RECORDS FOR THE EXERCISE —
▬▬▬

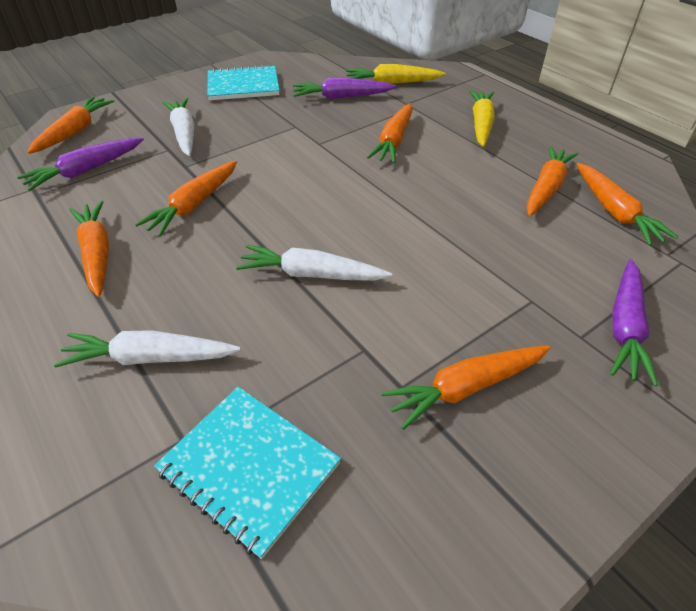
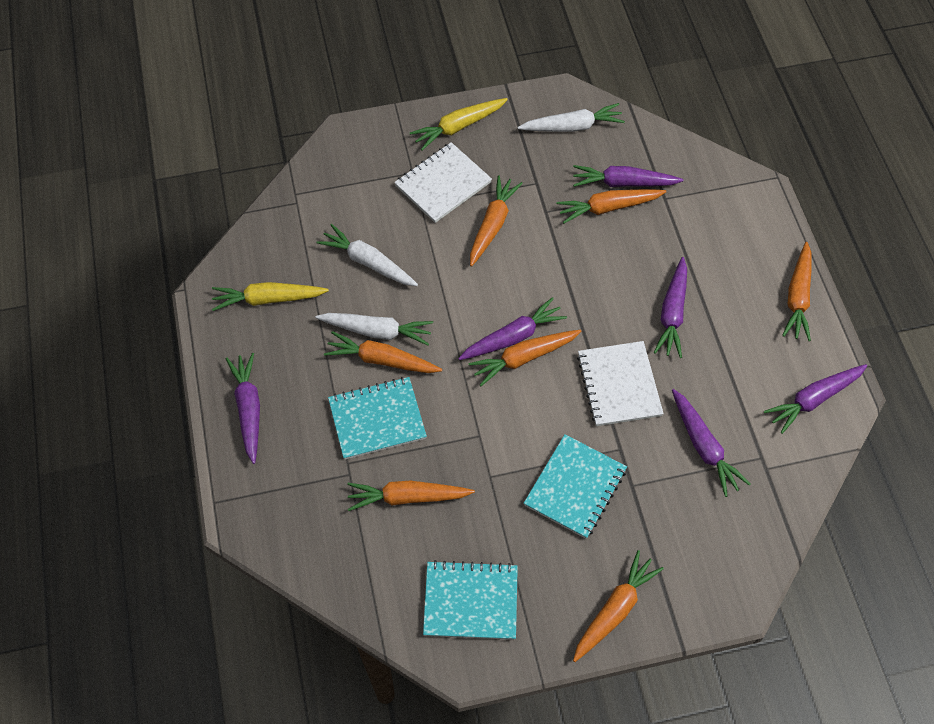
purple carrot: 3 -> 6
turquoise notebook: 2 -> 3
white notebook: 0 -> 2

▬▬▬

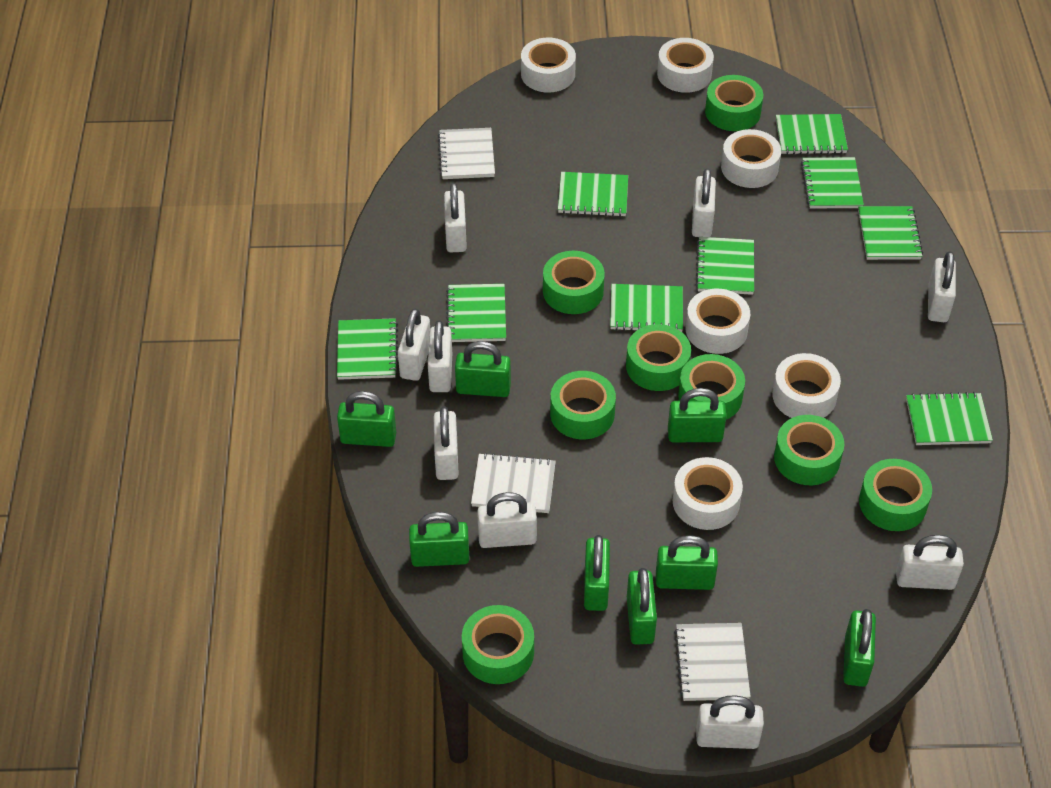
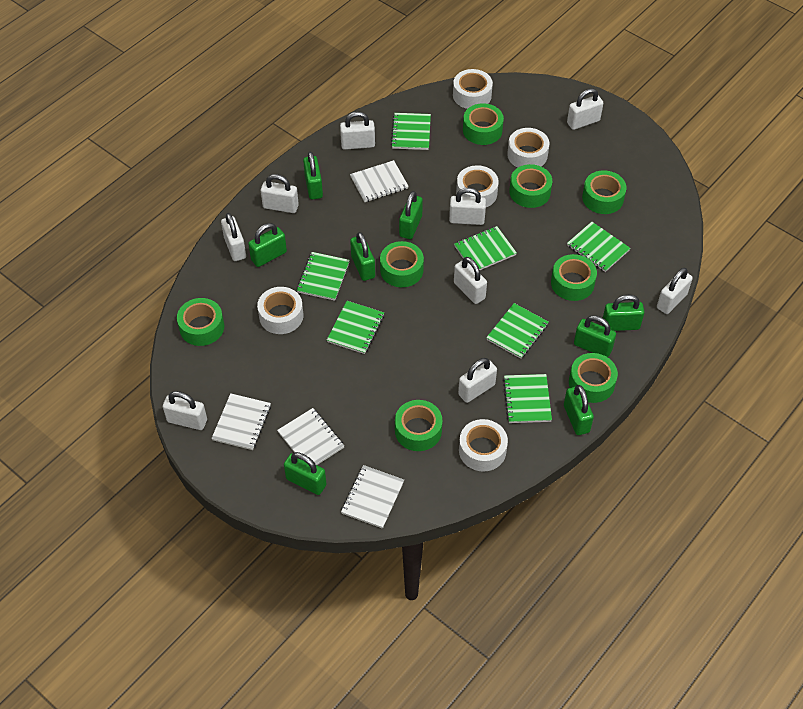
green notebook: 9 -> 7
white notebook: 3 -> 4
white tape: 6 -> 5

▬▬▬

TASK DETAILS —
Quote the data above from the line containing "purple carrot: 3 -> 6" to the line containing "white notebook: 0 -> 2", inclusive, and stop.

OUTPUT FOR THIS EXERCISE —
purple carrot: 3 -> 6
turquoise notebook: 2 -> 3
white notebook: 0 -> 2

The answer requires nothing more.